Only lines holding "moved" are needed; copy each of them from the data below.

======

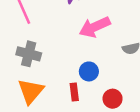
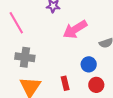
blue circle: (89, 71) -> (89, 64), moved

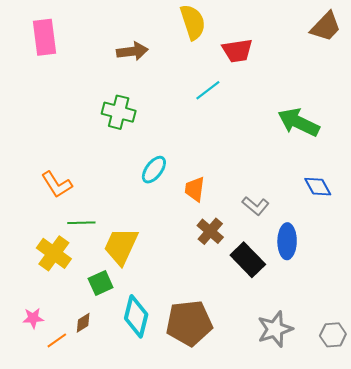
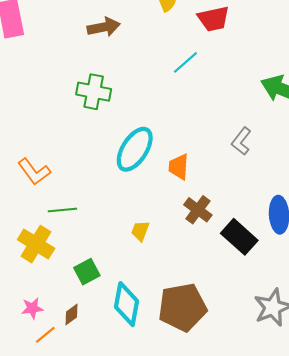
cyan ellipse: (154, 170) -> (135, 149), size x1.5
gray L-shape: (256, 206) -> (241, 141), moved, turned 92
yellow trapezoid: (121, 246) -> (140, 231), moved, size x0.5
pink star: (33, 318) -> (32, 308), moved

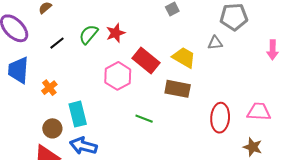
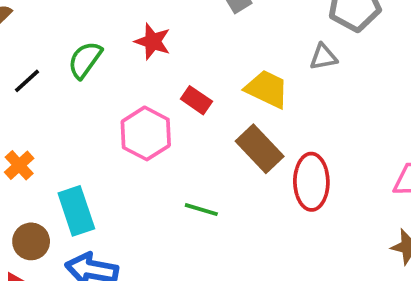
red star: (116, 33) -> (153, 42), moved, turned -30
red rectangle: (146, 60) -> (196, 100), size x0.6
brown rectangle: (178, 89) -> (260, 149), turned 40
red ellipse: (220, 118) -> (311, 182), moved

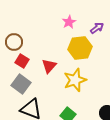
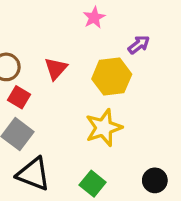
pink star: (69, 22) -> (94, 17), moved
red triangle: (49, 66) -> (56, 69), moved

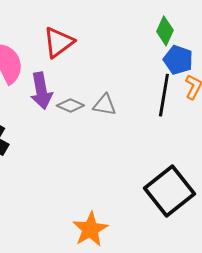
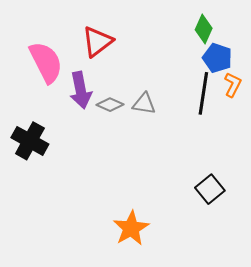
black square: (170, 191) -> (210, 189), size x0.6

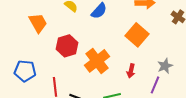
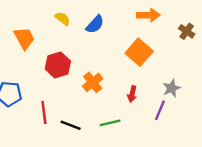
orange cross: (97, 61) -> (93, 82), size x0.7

======

* FINAL ANSWER:
blue circle: (89, 71) -> (89, 64), moved
gray L-shape: (256, 206) -> (241, 141), moved, turned 92
yellow trapezoid: (121, 246) -> (140, 231), moved, size x0.5
pink star: (33, 318) -> (32, 308), moved
red star: (116, 33) -> (153, 42), moved, turned -30
red ellipse: (220, 118) -> (311, 182), moved
pink star: (69, 22) -> (94, 17), moved
red triangle: (49, 66) -> (56, 69), moved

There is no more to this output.